*** Provided information ***
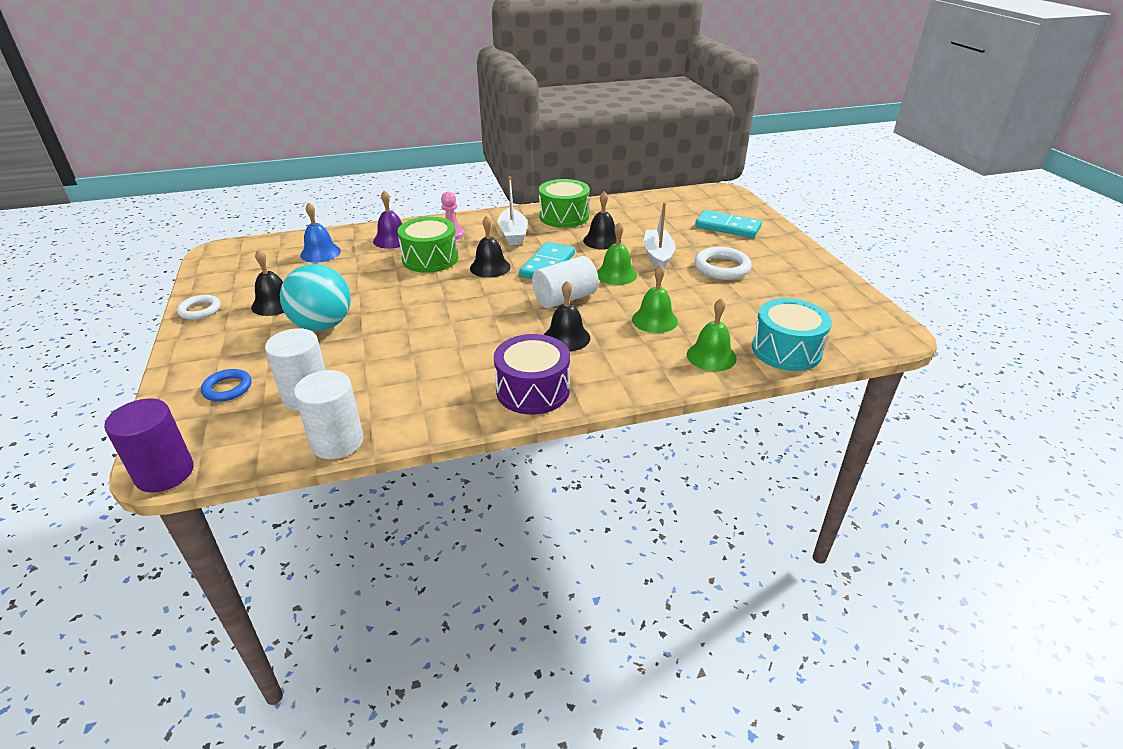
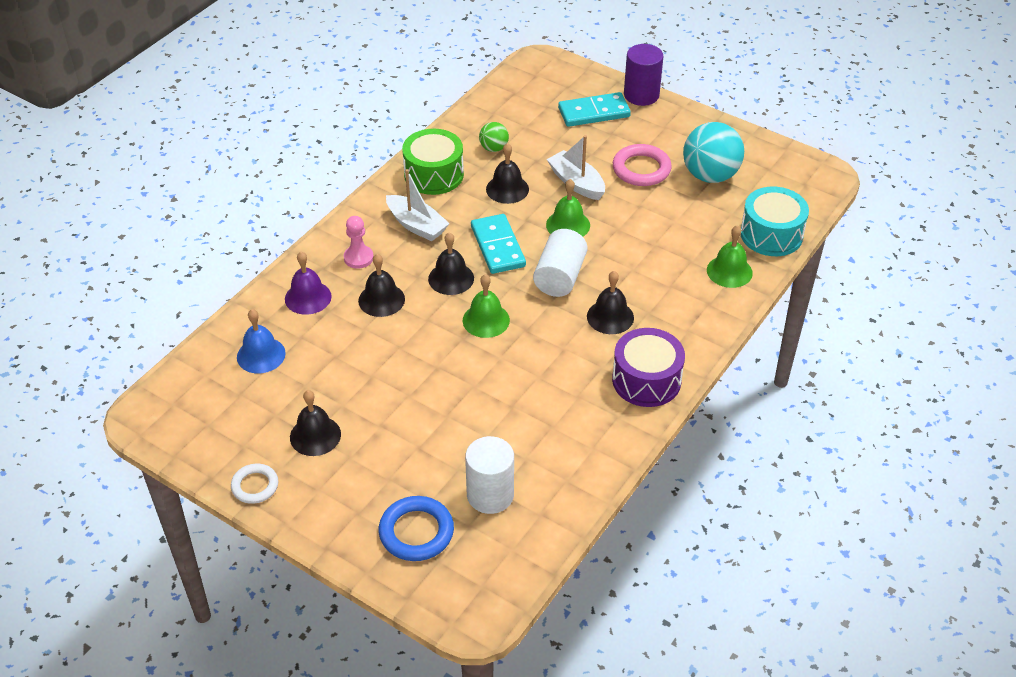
camera: 40 degrees left, 10 degrees up
(165, 473) = (486, 618): purple cylinder -> purple cylinder (641, 95)
(227, 388) = (416, 532): blue ring -> blue ring, size x1.55
(322, 325) = (397, 428): turquoise ball -> turquoise ball (710, 175)
(337, 442) = (570, 512): white cylinder -> none
(430, 259) = (381, 300): green drum -> black bell
(625, 219) = (494, 148): none -> green ball
(654, 320) = (653, 259): green bell -> green bell (486, 320)
(721, 268) = (641, 169): white ring -> pink ring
*** End of Provided information ***
* [Task prompt] Would you retype all the lines shown above, exactly as written and without any picture?

* [Expected answer]
camera: 40 degrees left, 10 degrees up
(165, 473) = (486, 618): purple cylinder -> purple cylinder (641, 95)
(227, 388) = (416, 532): blue ring -> blue ring, size x1.55
(322, 325) = (397, 428): turquoise ball -> turquoise ball (710, 175)
(337, 442) = (570, 512): white cylinder -> none
(430, 259) = (381, 300): green drum -> black bell
(625, 219) = (494, 148): none -> green ball
(654, 320) = (653, 259): green bell -> green bell (486, 320)
(721, 268) = (641, 169): white ring -> pink ring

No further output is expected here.